-------- RECORDS SUPPLIED

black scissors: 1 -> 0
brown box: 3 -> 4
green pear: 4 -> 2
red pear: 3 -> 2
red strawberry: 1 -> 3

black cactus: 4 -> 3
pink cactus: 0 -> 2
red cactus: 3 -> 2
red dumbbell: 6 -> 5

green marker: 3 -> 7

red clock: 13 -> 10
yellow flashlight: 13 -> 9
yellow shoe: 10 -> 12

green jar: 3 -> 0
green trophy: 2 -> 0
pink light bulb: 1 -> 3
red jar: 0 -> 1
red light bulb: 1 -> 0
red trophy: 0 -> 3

----------------

An exact copy of the data is needed.

black scissors: 1 -> 0
brown box: 3 -> 4
green pear: 4 -> 2
red pear: 3 -> 2
red strawberry: 1 -> 3

black cactus: 4 -> 3
pink cactus: 0 -> 2
red cactus: 3 -> 2
red dumbbell: 6 -> 5

green marker: 3 -> 7

red clock: 13 -> 10
yellow flashlight: 13 -> 9
yellow shoe: 10 -> 12

green jar: 3 -> 0
green trophy: 2 -> 0
pink light bulb: 1 -> 3
red jar: 0 -> 1
red light bulb: 1 -> 0
red trophy: 0 -> 3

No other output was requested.